Records for processing:
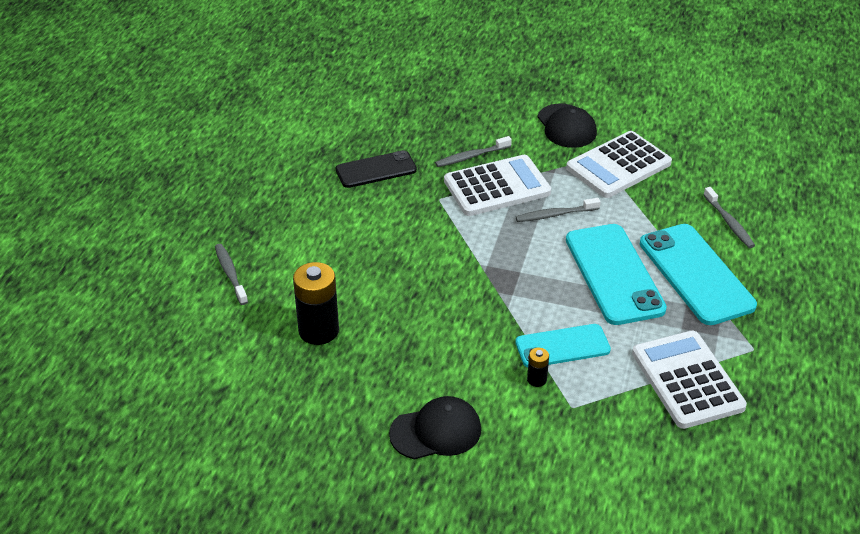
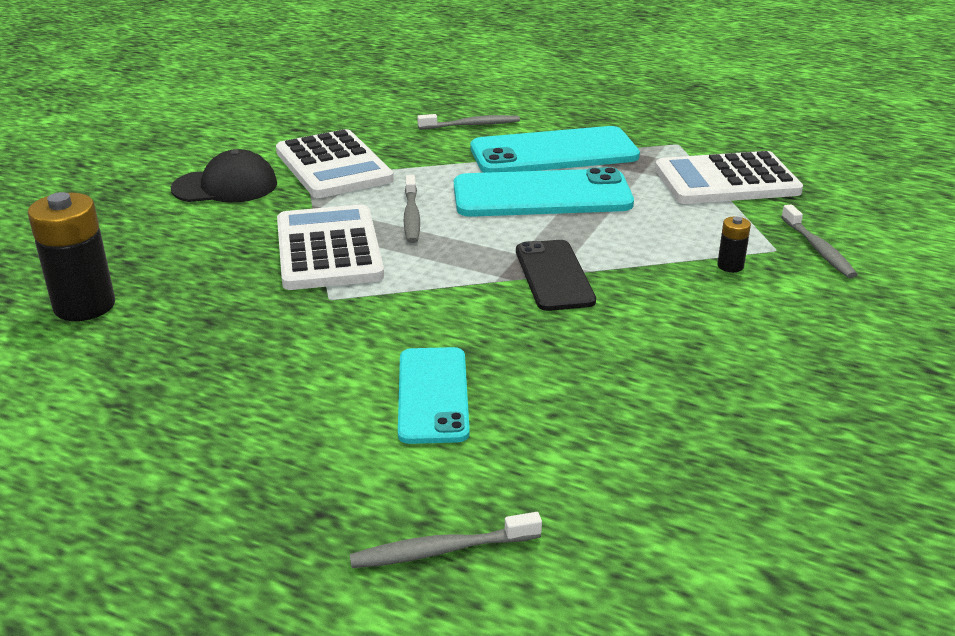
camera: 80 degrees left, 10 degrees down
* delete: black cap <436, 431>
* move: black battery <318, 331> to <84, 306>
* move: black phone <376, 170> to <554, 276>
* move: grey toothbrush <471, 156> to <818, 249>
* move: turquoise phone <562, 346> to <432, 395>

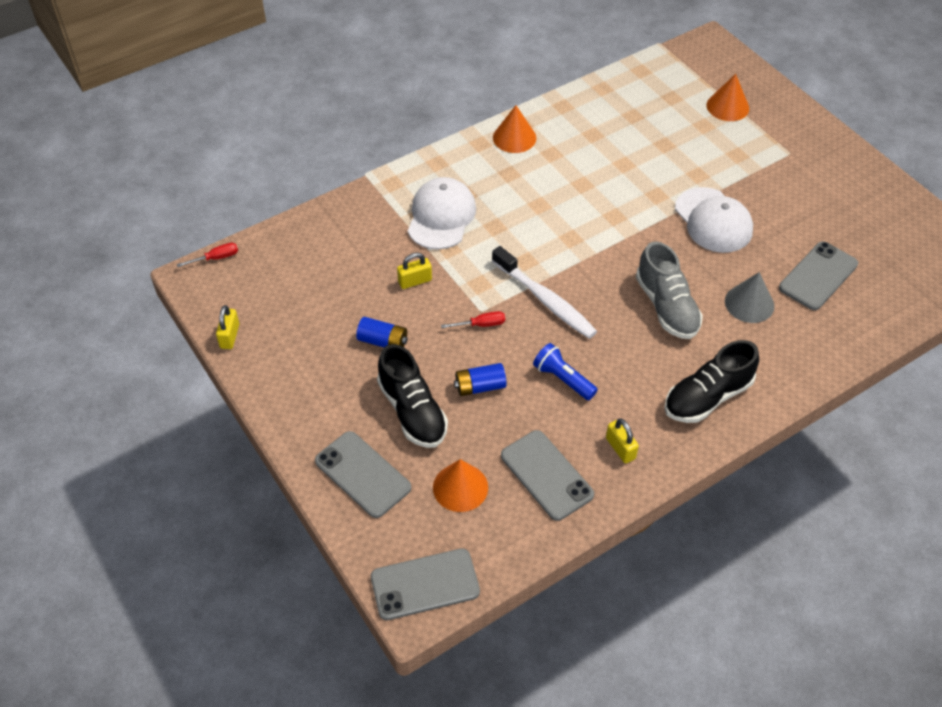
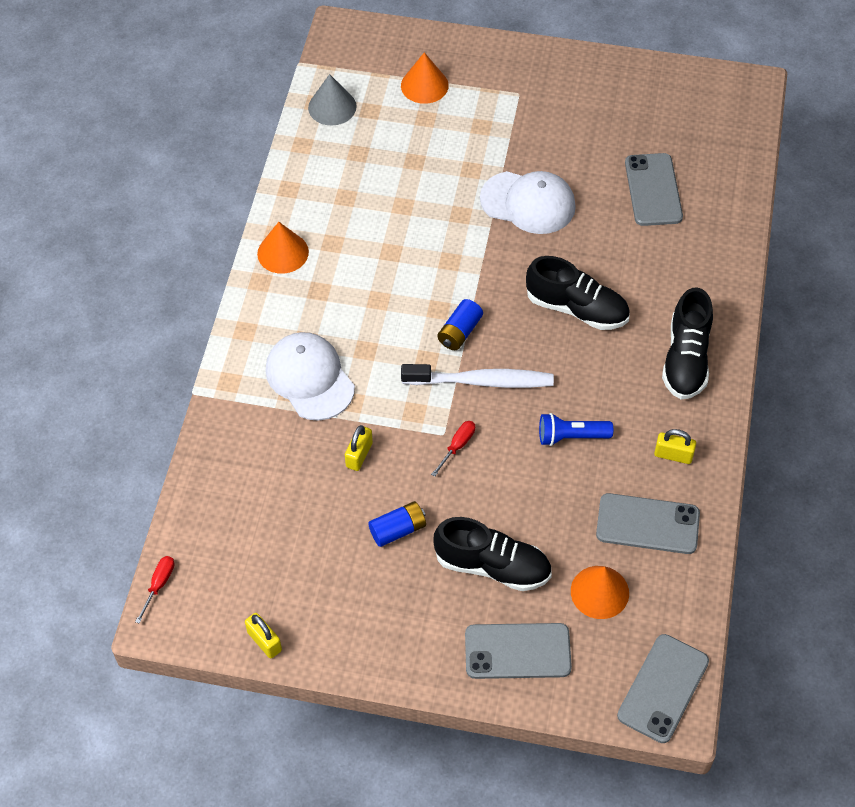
camera: 45 degrees left, 5 degrees up
* move: blue battery <480, 386> to <460, 332>
* move: grey cone <749, 303> to <332, 107>
* recolor: grey shoe <666, 307> to black shoe <577, 309>

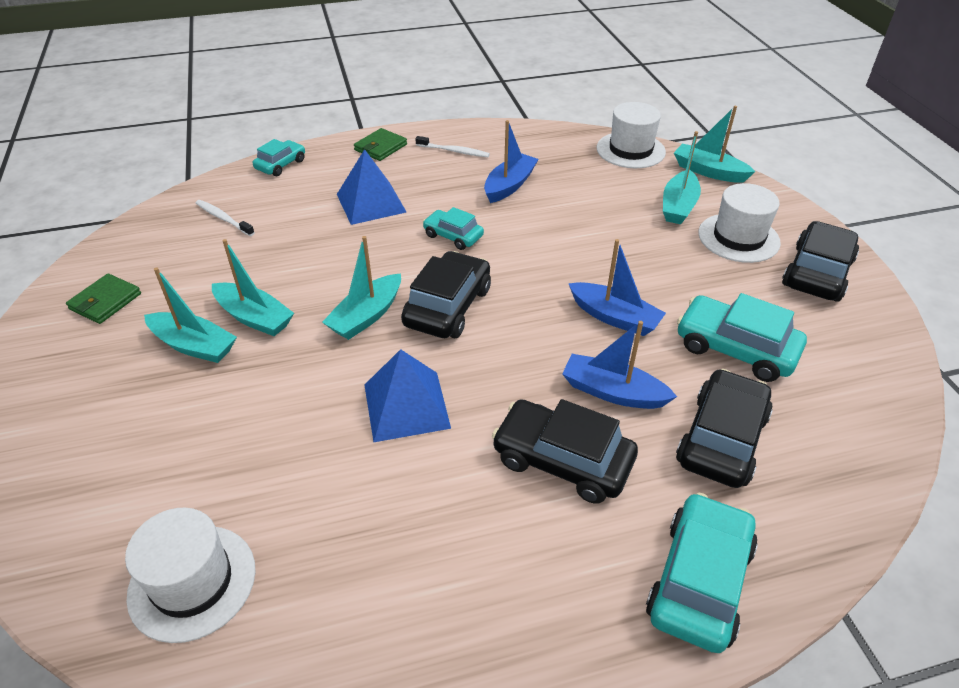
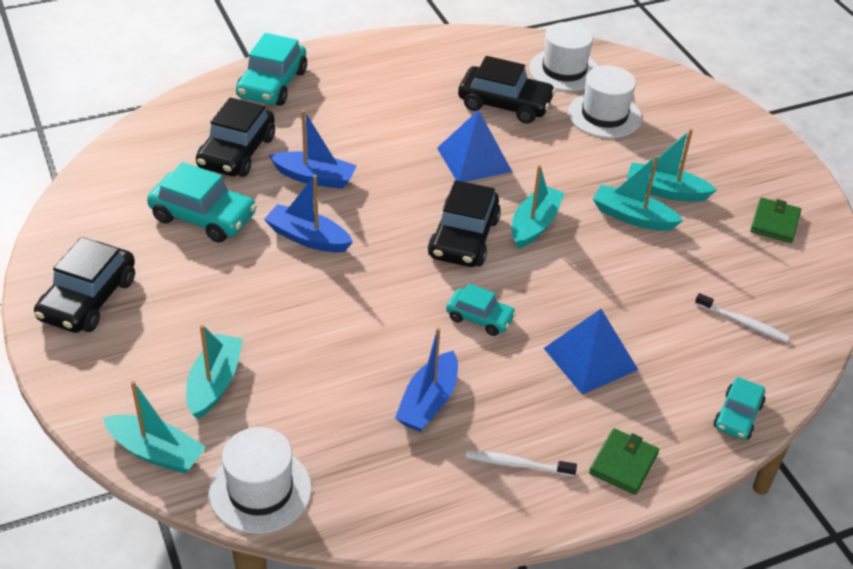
camera: 170 degrees right, 0 degrees up
* move: black car <562, 460> to <505, 104>
* move: white hat <738, 238> to <604, 115>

What is required:
Exact copy, pictures excluded: print only the lines from the line containing "to <332, 107>" through the end of the records.

Output:
* move: grey cone <749, 303> to <332, 107>
* recolor: grey shoe <666, 307> to black shoe <577, 309>

camera: 170 degrees right, 0 degrees up
* move: black car <562, 460> to <505, 104>
* move: white hat <738, 238> to <604, 115>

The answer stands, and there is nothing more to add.